§ Work instruction
Only the number is wanted: count the lines in the data with "gumka" in them.
--- Data extracts Enclosed Below ---
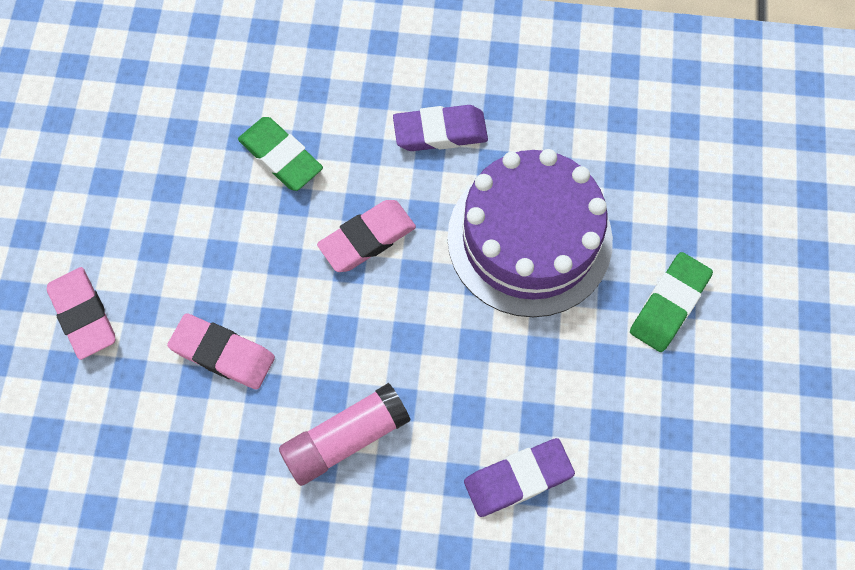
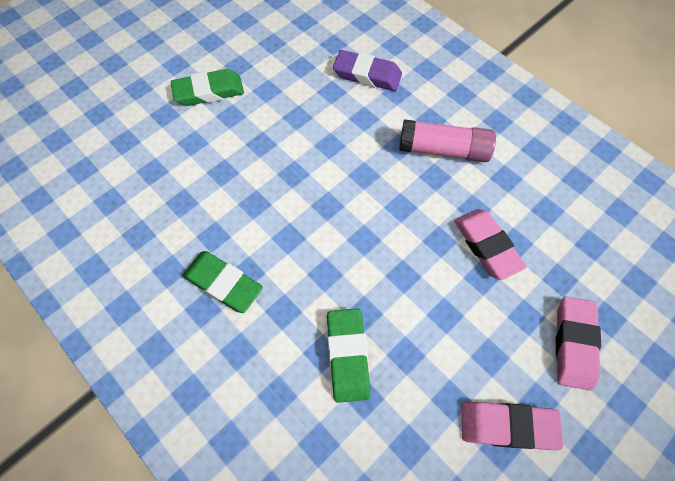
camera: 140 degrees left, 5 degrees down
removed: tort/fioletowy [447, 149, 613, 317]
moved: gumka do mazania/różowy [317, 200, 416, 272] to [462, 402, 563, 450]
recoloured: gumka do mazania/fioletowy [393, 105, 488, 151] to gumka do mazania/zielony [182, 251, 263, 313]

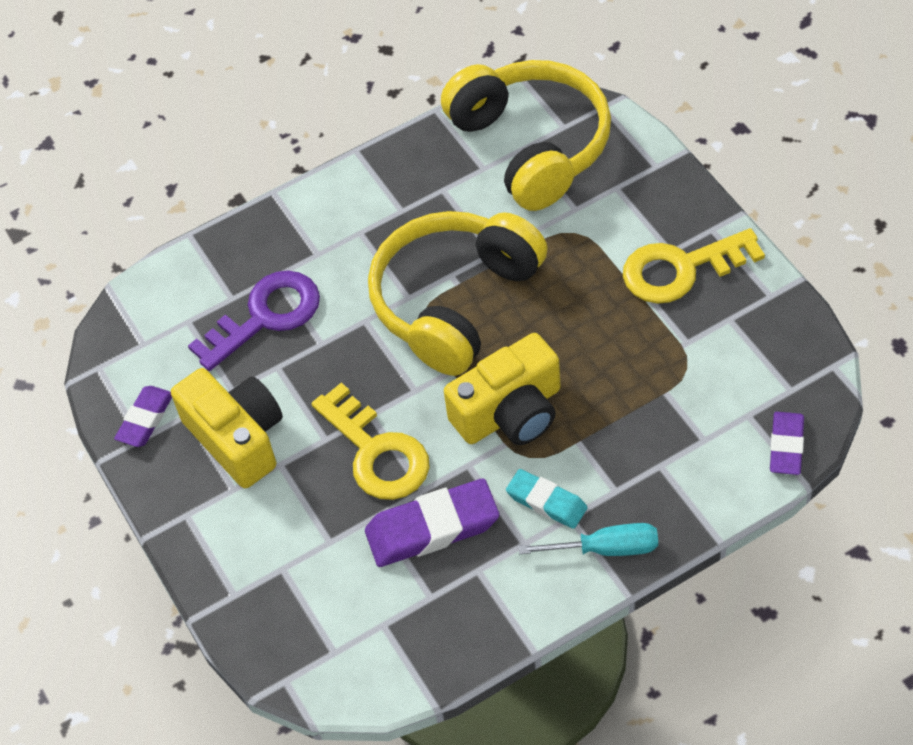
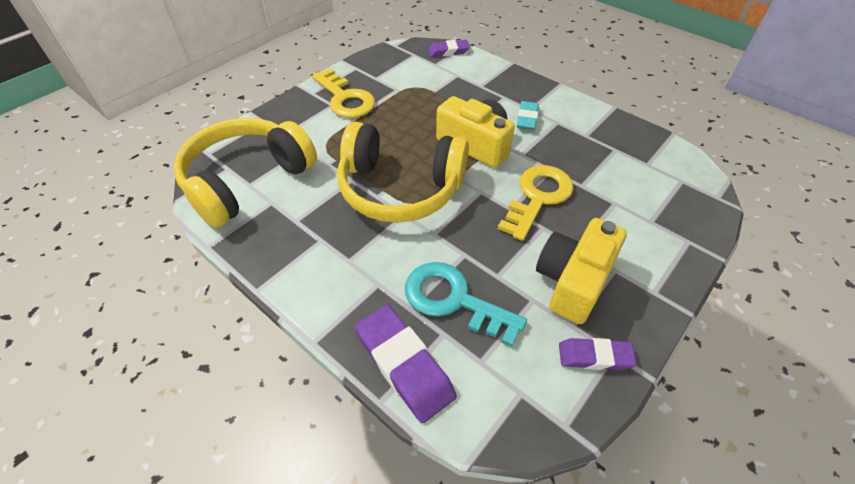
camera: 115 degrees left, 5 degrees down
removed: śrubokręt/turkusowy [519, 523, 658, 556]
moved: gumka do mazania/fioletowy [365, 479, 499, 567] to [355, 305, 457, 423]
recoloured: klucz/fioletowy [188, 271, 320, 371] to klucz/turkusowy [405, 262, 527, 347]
--- End of Enclosed Data extracts ---
§ Response for this exercise
3